Task goal
In the entries below, every line with the string "blue" is to be reported.

Data extracted from a collection
Content starts

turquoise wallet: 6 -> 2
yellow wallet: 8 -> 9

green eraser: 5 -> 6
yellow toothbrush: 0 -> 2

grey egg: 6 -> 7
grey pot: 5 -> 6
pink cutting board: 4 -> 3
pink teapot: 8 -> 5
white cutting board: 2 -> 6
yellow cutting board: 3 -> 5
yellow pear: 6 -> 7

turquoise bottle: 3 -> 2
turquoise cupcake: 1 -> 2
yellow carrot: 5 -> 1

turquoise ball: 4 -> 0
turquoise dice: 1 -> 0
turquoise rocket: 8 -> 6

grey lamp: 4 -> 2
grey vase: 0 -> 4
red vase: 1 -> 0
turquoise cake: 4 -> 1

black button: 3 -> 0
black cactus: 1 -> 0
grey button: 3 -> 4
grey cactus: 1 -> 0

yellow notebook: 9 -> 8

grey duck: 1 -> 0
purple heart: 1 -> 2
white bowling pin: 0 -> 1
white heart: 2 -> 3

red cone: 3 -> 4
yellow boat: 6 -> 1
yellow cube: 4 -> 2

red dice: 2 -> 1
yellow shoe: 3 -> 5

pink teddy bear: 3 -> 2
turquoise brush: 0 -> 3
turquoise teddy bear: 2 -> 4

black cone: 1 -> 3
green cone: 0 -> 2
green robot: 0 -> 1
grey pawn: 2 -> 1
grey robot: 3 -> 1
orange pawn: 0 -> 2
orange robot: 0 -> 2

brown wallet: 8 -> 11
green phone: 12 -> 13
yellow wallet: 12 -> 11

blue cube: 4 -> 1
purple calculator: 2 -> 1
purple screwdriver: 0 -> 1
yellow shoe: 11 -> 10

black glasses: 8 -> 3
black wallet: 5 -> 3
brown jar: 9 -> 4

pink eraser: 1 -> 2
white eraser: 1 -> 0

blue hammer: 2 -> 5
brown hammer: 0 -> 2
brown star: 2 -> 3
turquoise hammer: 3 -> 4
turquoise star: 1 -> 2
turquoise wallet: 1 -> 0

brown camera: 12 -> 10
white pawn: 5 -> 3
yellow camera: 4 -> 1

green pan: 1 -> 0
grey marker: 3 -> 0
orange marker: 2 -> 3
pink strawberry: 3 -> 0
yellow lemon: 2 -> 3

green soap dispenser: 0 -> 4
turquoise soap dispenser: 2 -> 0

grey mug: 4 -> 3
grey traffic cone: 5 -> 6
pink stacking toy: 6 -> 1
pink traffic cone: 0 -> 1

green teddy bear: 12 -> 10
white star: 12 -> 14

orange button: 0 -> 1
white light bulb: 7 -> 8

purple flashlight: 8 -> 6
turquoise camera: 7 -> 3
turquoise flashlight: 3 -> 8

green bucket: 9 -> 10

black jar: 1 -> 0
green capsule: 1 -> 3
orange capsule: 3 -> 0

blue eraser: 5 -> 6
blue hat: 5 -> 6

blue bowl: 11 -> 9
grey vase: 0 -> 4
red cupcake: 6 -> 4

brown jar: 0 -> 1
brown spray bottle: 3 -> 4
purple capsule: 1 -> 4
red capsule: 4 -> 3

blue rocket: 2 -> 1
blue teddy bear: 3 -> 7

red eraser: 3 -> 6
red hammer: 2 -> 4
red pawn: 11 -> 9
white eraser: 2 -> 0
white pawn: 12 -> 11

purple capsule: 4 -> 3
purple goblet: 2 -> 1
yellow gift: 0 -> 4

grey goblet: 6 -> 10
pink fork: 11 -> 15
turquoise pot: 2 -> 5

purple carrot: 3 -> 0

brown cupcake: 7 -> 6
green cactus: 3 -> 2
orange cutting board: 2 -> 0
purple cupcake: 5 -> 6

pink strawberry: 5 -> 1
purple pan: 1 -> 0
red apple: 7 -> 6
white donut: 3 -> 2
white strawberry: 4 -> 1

Content ends

Exercise output
blue cube: 4 -> 1
blue hammer: 2 -> 5
blue eraser: 5 -> 6
blue hat: 5 -> 6
blue bowl: 11 -> 9
blue rocket: 2 -> 1
blue teddy bear: 3 -> 7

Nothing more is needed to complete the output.